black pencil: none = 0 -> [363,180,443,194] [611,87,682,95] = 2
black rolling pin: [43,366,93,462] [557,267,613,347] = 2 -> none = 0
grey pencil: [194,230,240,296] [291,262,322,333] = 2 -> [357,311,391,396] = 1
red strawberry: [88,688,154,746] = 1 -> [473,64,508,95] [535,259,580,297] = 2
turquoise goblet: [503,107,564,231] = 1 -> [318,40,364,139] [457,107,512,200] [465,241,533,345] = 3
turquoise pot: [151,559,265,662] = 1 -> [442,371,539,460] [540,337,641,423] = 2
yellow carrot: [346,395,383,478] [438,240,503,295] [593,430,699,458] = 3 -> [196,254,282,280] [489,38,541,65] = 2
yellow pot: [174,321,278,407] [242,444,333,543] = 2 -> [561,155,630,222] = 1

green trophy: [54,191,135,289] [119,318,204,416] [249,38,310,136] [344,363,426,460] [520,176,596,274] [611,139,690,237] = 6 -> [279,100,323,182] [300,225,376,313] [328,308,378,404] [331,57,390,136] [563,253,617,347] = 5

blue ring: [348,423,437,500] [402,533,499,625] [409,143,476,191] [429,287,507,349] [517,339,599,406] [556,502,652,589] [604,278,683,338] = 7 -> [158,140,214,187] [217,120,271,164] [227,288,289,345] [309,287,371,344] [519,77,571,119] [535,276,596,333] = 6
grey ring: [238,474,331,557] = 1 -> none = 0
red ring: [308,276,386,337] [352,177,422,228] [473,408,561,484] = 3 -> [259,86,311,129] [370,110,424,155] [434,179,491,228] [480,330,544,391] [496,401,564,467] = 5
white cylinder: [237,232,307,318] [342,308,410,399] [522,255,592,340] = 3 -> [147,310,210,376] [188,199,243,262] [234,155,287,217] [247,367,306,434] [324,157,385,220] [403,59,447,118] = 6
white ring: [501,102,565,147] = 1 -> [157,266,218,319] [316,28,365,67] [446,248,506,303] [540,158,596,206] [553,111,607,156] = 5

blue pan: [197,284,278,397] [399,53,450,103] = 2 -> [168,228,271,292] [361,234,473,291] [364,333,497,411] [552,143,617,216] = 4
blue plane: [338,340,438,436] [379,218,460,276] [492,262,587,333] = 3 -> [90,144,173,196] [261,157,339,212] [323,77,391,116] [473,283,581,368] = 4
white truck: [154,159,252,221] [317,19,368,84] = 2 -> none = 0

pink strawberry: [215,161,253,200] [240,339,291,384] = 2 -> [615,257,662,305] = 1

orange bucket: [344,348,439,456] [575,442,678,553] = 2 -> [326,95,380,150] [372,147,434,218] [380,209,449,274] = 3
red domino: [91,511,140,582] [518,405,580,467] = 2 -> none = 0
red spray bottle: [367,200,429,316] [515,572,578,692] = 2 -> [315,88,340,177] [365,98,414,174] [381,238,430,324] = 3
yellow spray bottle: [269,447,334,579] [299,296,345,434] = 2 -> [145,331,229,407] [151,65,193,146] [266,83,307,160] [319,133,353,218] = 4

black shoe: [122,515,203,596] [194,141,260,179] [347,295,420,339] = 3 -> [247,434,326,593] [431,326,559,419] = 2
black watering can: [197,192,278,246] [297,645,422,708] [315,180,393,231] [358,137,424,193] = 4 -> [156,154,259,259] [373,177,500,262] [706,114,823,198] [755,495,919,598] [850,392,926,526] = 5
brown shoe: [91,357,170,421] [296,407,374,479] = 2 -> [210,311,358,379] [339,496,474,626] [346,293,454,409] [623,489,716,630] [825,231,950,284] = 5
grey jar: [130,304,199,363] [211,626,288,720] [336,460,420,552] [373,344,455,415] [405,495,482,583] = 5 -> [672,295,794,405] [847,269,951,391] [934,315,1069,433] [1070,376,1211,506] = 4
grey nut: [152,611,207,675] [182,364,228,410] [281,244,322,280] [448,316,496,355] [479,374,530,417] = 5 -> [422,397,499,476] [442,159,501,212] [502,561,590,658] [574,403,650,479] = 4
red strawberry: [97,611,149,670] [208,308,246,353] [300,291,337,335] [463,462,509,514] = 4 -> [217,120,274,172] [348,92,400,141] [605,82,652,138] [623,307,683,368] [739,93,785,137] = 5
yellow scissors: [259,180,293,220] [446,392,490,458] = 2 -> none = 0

+ + + + +

Exercise details: Wherever a line in the data above contains the word "spray", copy that line.

Solution to this task:
red spray bottle: [367,200,429,316] [515,572,578,692] = 2 -> [315,88,340,177] [365,98,414,174] [381,238,430,324] = 3
yellow spray bottle: [269,447,334,579] [299,296,345,434] = 2 -> [145,331,229,407] [151,65,193,146] [266,83,307,160] [319,133,353,218] = 4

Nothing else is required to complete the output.